--- Data to examine Enclosed Below ---

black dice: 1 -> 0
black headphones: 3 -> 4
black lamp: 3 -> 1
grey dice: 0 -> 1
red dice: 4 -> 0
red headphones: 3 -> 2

--- End of Enclosed Data to examine ---
--- Data to examine Enclosed Below ---

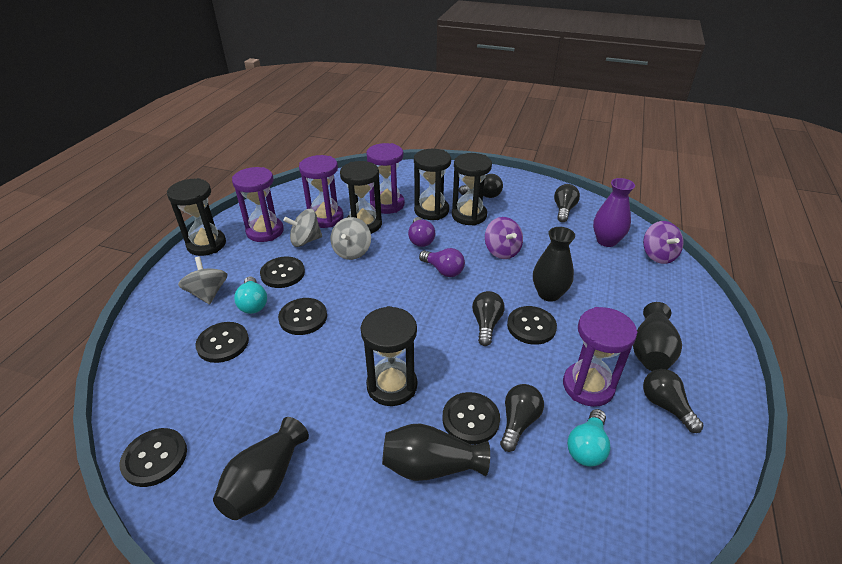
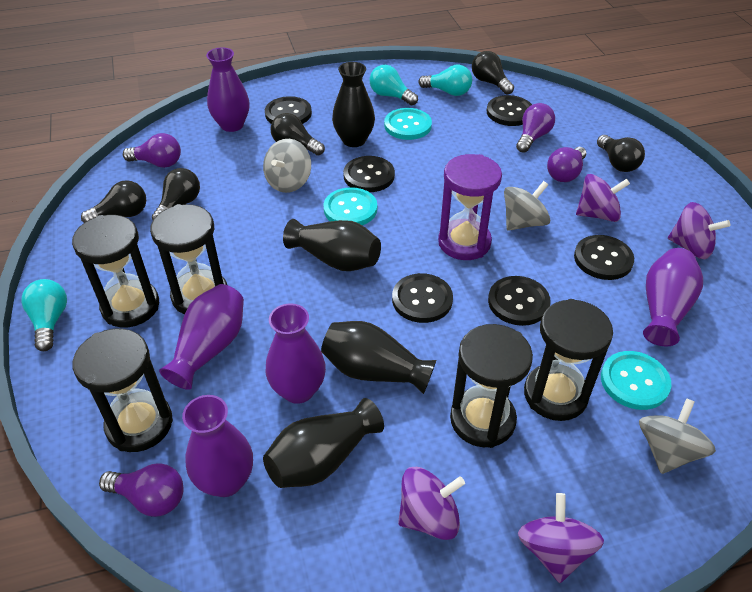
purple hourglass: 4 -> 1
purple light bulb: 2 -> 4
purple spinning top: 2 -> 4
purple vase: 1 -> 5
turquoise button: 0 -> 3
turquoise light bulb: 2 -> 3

--- End of Enclosed Data to examine ---
--- Data to examine Enclosed Below ---

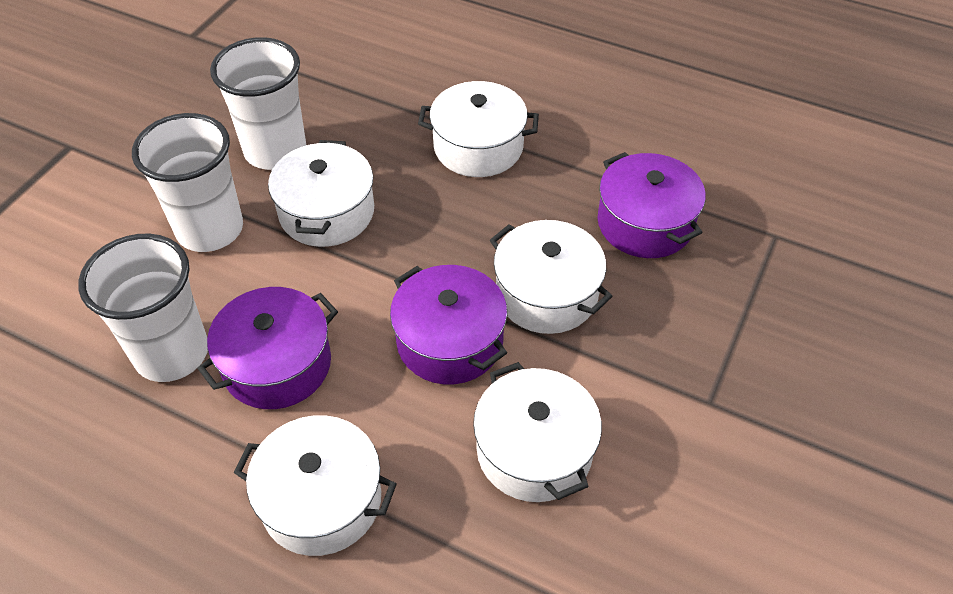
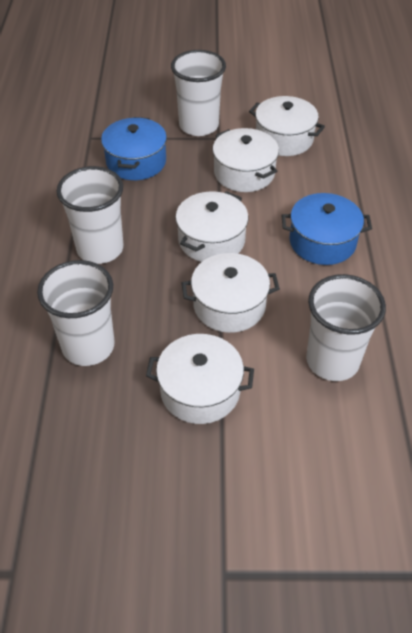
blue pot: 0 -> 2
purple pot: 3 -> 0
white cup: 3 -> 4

--- End of Enclosed Data to examine ---

### What needs to be done
Supply only the count of lines above holding "headphones".

### Result
2